WHAT YOU ARE ASKED TO DO:
The entries that follow include a run beginning at the line with "C5: 680pF (BUF, ZOB) -> 100nF (BUF, ZOB)" and ending at the line with "R102: 820k (T7, T8) -> none"; restate that run word for word and leave the rest out.

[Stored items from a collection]
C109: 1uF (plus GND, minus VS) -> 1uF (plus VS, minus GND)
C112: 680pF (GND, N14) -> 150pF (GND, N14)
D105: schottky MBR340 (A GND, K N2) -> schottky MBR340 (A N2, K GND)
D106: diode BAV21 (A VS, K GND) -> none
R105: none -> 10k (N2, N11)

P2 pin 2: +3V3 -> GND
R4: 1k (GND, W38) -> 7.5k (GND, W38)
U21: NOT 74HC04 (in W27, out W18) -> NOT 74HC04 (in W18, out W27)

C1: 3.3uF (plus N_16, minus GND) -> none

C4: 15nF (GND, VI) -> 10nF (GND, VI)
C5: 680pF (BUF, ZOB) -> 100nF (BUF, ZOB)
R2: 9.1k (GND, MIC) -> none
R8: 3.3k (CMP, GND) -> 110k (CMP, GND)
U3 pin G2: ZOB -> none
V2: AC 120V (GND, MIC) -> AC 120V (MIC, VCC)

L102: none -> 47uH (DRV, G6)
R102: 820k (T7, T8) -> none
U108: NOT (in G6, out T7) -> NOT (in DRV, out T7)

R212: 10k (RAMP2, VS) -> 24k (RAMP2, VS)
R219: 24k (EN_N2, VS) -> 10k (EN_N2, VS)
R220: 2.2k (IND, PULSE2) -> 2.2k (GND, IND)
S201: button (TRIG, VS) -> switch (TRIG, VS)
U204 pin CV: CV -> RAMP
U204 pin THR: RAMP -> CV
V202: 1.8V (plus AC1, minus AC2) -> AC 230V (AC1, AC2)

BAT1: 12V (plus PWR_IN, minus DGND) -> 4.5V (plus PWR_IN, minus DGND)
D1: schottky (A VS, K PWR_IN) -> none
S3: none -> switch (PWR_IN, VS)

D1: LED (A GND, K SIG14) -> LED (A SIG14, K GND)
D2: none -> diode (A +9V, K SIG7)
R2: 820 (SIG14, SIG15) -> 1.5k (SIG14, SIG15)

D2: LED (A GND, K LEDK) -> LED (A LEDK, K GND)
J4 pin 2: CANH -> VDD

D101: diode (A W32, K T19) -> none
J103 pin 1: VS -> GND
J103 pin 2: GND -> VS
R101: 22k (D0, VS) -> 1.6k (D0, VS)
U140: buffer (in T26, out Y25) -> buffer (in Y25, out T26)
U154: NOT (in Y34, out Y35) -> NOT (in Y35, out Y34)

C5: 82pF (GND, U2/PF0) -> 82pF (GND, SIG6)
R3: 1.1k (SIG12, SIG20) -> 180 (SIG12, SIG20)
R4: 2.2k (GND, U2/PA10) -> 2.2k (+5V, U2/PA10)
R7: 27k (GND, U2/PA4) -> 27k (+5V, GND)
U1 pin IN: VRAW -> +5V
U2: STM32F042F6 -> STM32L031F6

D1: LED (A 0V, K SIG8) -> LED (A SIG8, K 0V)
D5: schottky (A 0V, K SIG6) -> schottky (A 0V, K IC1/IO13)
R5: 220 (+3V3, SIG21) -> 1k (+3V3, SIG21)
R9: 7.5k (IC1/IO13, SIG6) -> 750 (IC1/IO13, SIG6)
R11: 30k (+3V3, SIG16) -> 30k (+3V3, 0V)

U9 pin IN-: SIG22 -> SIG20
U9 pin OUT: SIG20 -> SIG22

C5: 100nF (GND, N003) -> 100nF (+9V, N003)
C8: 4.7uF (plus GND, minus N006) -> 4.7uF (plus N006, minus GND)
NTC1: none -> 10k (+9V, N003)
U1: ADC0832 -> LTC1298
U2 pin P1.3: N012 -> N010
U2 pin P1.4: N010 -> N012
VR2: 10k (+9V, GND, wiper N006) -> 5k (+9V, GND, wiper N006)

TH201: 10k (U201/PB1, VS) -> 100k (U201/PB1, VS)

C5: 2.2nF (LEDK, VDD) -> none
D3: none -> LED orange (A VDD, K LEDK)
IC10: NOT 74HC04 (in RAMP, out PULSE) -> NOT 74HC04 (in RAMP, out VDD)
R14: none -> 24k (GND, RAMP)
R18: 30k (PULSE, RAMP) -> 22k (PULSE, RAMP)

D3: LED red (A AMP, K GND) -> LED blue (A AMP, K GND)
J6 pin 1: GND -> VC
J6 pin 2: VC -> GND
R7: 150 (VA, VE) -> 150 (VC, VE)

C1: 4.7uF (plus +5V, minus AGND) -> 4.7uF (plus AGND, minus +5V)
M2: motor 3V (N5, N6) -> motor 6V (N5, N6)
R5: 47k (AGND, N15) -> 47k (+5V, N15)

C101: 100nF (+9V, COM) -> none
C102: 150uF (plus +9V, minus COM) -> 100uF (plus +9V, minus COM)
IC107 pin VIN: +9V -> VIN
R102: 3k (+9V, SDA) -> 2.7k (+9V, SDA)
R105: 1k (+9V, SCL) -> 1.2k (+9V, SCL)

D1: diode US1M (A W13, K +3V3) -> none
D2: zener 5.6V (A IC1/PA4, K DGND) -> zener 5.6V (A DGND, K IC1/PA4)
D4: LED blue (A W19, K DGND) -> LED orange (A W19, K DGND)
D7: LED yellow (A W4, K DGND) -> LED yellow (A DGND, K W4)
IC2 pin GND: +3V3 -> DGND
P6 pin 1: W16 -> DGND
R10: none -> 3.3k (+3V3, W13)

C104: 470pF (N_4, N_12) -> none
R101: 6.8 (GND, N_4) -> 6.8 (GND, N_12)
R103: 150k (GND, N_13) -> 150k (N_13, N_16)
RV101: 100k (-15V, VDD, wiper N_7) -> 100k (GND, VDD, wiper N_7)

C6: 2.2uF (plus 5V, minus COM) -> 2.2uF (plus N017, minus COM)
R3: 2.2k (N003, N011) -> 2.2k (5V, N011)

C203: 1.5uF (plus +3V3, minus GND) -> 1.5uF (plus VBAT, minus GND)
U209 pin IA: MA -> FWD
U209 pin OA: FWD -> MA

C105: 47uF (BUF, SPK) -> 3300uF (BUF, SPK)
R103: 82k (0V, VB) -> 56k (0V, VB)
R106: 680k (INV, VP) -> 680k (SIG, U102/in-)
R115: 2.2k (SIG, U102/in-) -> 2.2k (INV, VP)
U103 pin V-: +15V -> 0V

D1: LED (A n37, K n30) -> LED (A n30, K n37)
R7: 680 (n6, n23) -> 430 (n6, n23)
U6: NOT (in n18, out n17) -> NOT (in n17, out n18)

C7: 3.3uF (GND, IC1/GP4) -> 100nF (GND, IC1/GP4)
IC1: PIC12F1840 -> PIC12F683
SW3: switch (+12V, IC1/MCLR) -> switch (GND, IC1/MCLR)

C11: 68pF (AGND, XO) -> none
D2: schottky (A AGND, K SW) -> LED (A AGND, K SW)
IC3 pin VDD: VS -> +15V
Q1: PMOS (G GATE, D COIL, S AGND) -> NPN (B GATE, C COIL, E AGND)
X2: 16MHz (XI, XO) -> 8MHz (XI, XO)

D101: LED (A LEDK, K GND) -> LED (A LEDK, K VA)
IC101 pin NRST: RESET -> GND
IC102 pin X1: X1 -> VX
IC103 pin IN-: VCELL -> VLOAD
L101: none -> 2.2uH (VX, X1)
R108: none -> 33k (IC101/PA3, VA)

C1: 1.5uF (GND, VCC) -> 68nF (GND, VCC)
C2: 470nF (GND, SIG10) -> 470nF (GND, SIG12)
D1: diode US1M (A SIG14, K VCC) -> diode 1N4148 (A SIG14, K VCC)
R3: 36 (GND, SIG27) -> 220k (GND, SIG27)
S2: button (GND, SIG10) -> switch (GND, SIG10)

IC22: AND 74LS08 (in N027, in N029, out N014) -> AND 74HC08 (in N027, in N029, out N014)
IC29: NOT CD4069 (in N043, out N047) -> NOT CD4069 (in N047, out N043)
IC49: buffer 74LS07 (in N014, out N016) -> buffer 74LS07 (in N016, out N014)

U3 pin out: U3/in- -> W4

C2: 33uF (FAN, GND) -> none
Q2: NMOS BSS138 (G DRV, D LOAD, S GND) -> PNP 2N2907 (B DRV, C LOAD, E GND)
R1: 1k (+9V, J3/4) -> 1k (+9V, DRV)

REPLY TO THE EXERCISE:
C5: 680pF (BUF, ZOB) -> 100nF (BUF, ZOB)
R2: 9.1k (GND, MIC) -> none
R8: 3.3k (CMP, GND) -> 110k (CMP, GND)
U3 pin G2: ZOB -> none
V2: AC 120V (GND, MIC) -> AC 120V (MIC, VCC)

L102: none -> 47uH (DRV, G6)
R102: 820k (T7, T8) -> none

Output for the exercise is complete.